* _Exercise instructions_: Copy out exactly the lines from the one containing "cot: (95, 180) -> (303, 96), moved" to the last line of the records below, both included, and leave out any pictures.

* _Dataset entries_:
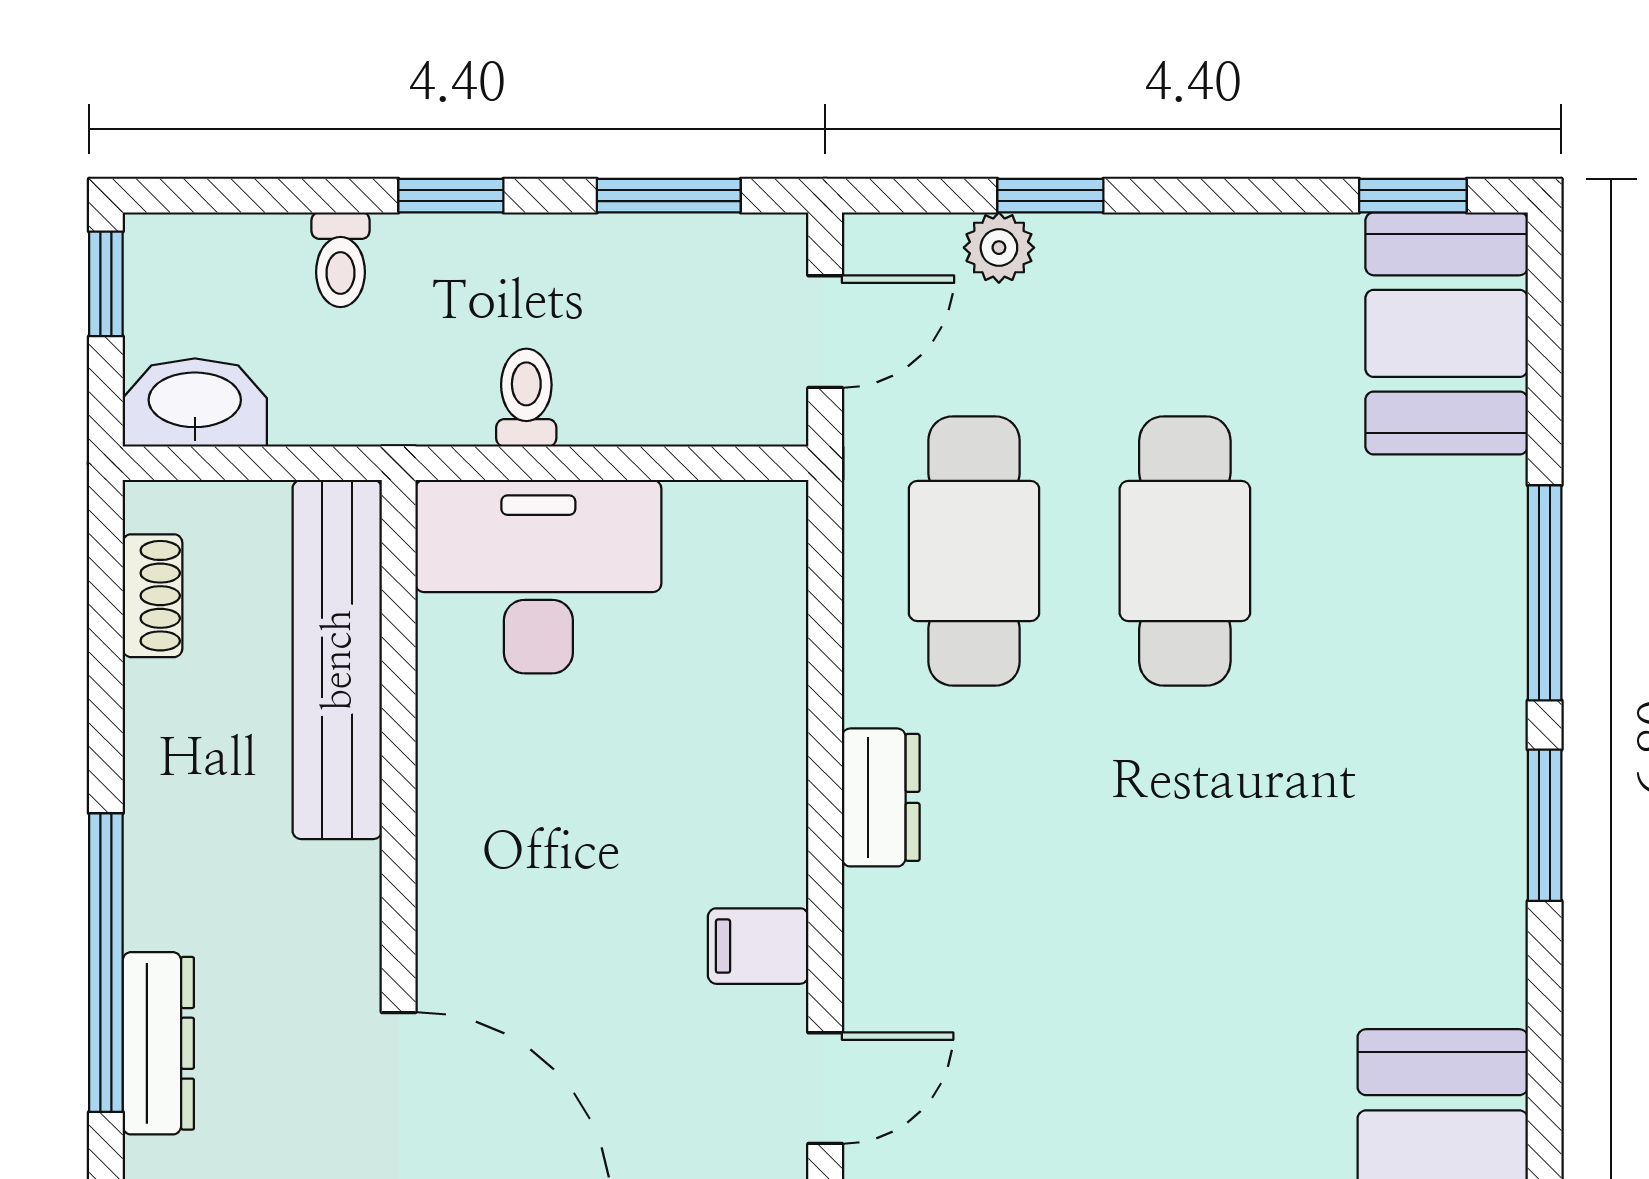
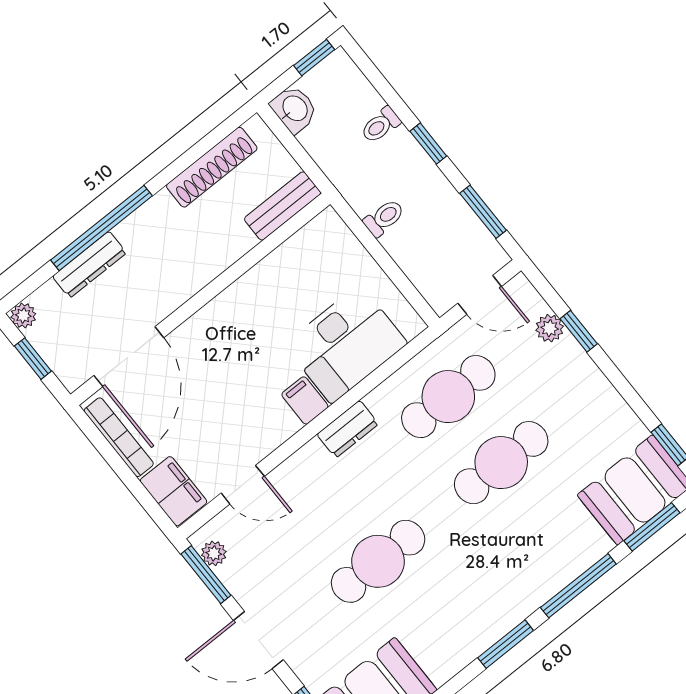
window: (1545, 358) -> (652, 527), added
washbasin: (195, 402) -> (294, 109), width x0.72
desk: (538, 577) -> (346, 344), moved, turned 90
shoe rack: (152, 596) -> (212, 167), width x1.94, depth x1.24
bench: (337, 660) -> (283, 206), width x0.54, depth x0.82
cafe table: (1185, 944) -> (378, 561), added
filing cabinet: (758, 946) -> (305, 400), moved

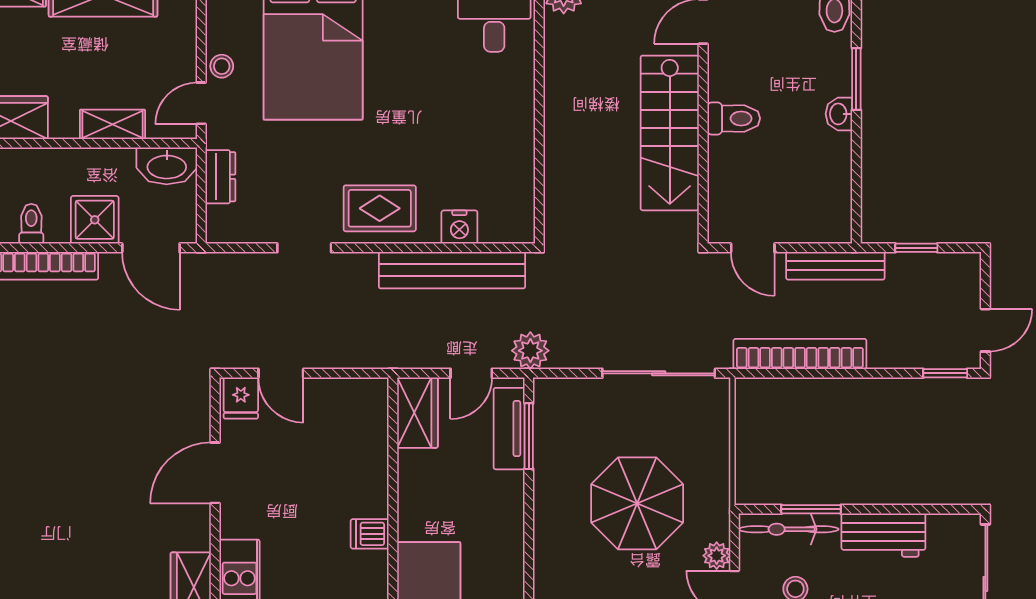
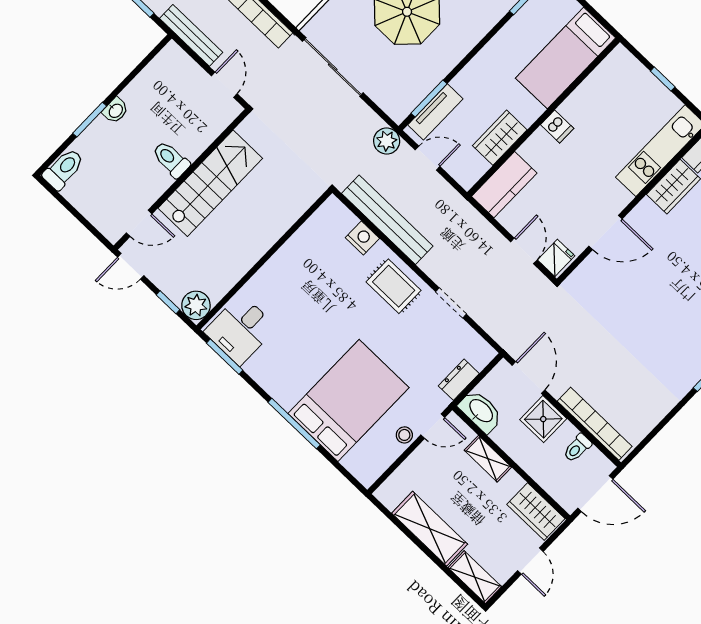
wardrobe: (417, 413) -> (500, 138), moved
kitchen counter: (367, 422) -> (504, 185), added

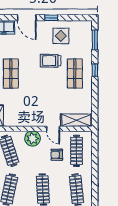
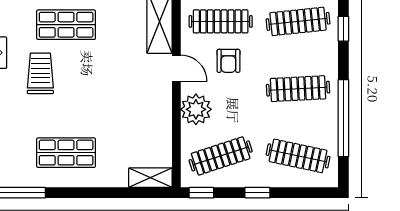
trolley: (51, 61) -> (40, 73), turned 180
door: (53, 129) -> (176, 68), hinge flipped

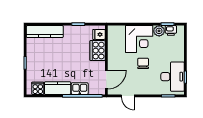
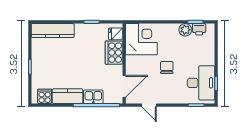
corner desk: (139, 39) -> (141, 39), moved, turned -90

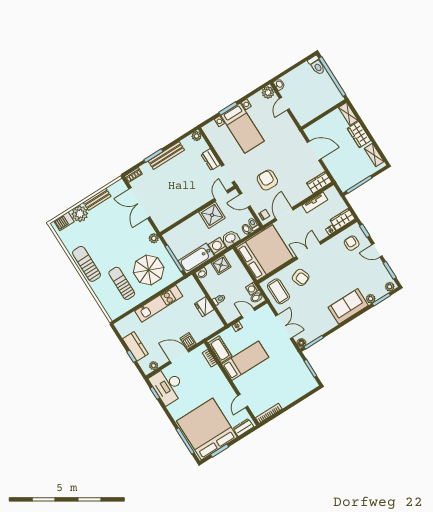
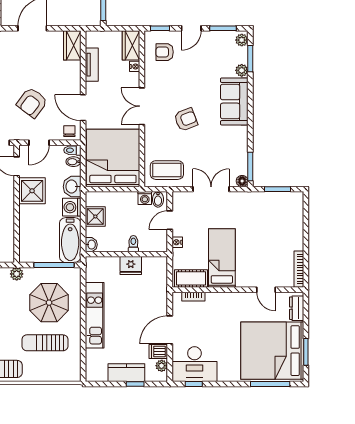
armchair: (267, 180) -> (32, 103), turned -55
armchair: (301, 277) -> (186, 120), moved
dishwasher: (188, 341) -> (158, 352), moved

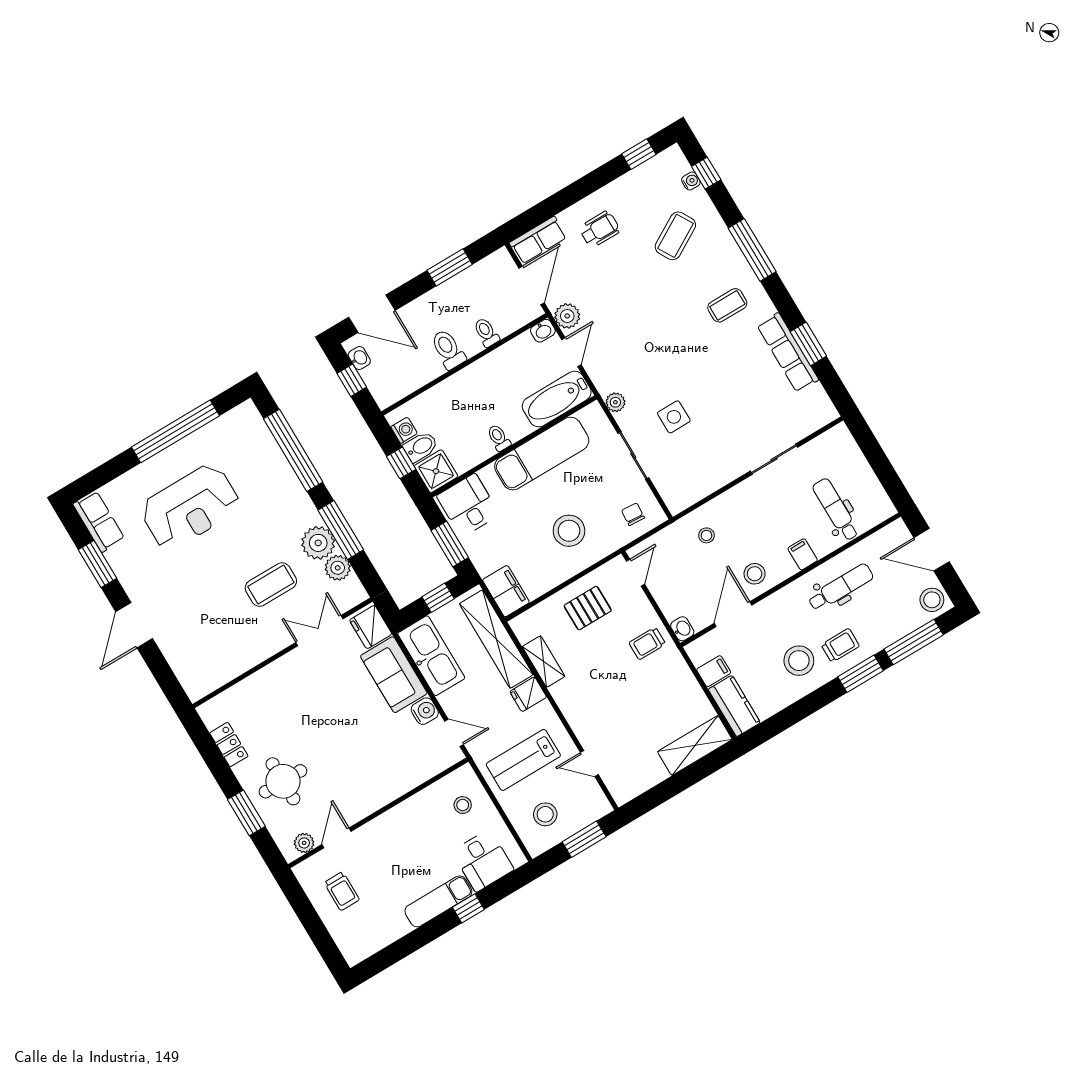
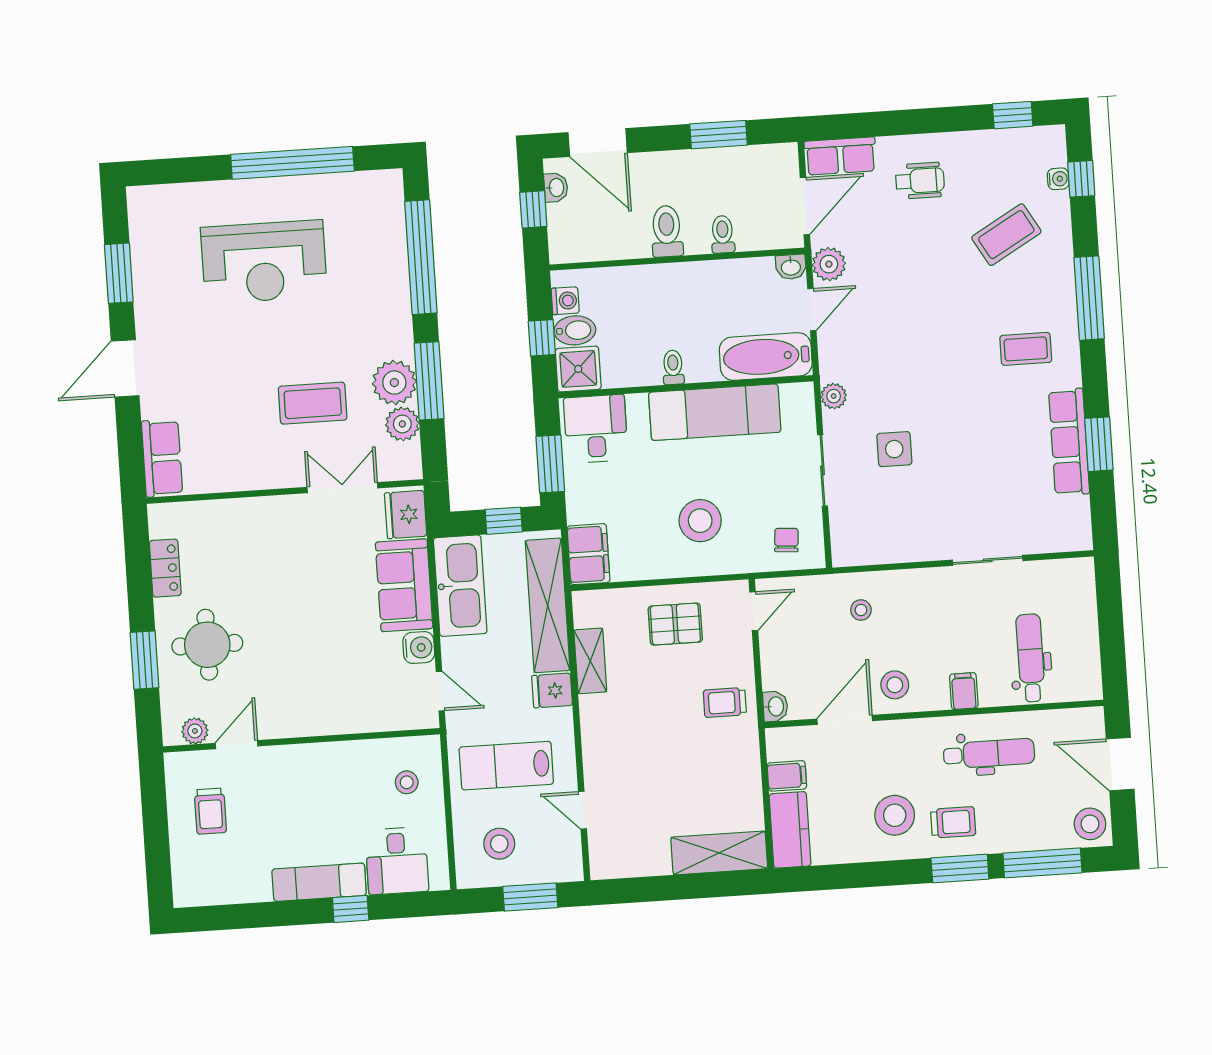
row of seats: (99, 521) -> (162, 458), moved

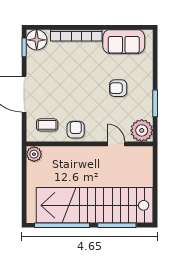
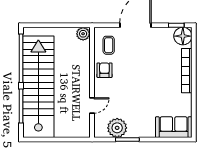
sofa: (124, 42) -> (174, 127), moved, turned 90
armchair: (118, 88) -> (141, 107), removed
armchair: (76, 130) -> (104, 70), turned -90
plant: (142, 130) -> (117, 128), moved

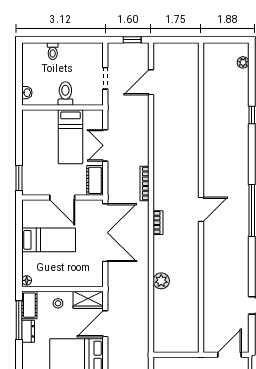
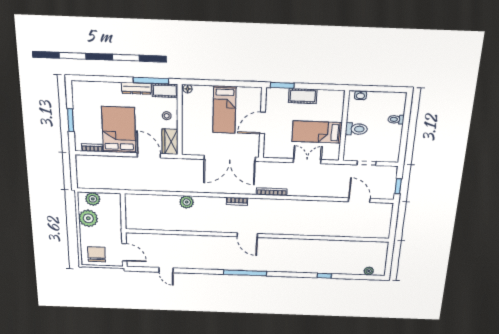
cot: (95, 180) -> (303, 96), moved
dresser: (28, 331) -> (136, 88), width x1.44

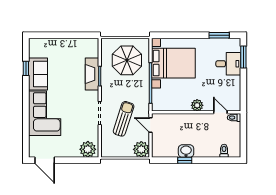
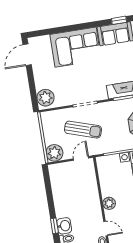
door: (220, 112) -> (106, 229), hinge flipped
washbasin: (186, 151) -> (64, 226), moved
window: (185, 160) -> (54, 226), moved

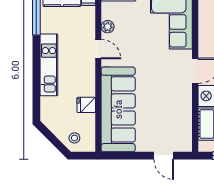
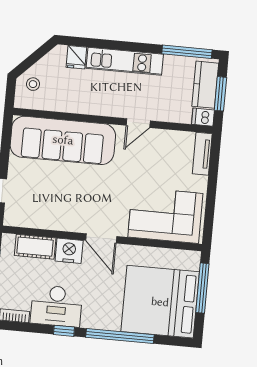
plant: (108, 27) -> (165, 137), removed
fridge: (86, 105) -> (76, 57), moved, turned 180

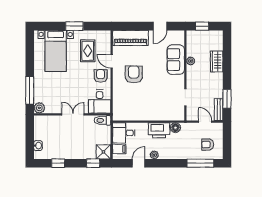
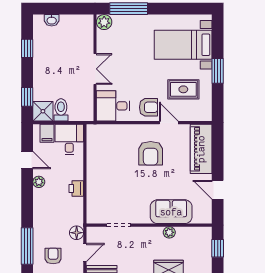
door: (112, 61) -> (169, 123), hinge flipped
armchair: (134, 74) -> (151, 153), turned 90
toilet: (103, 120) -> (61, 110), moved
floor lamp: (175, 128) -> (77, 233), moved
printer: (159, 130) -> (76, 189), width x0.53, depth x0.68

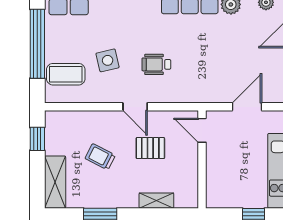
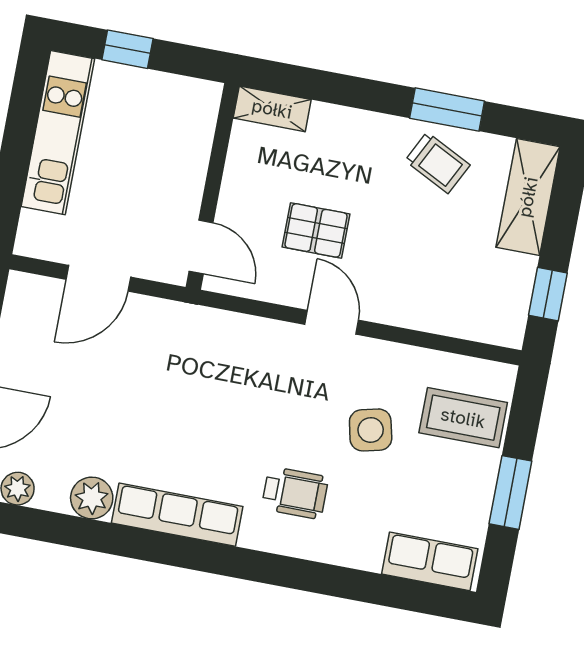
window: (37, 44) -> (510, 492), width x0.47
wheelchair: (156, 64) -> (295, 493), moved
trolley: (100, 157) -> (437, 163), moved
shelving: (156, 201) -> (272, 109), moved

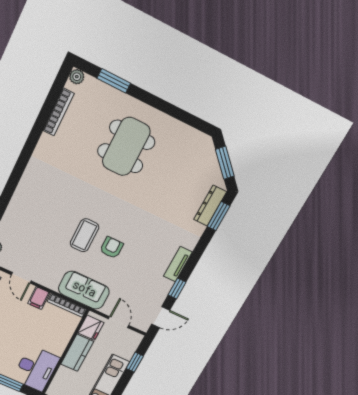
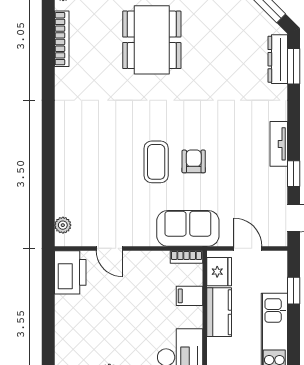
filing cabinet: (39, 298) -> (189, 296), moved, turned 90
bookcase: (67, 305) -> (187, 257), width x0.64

* _Output of the task_:
cot: (95, 180) -> (303, 96), moved
dresser: (28, 331) -> (136, 88), width x1.44

door: (220, 112) -> (106, 229), hinge flipped
washbasin: (186, 151) -> (64, 226), moved
window: (185, 160) -> (54, 226), moved

plant: (108, 27) -> (165, 137), removed
fridge: (86, 105) -> (76, 57), moved, turned 180

door: (112, 61) -> (169, 123), hinge flipped
armchair: (134, 74) -> (151, 153), turned 90
toilet: (103, 120) -> (61, 110), moved
floor lamp: (175, 128) -> (77, 233), moved
printer: (159, 130) -> (76, 189), width x0.53, depth x0.68

window: (37, 44) -> (510, 492), width x0.47
wheelchair: (156, 64) -> (295, 493), moved
trolley: (100, 157) -> (437, 163), moved
shelving: (156, 201) -> (272, 109), moved

filing cabinet: (39, 298) -> (189, 296), moved, turned 90
bookcase: (67, 305) -> (187, 257), width x0.64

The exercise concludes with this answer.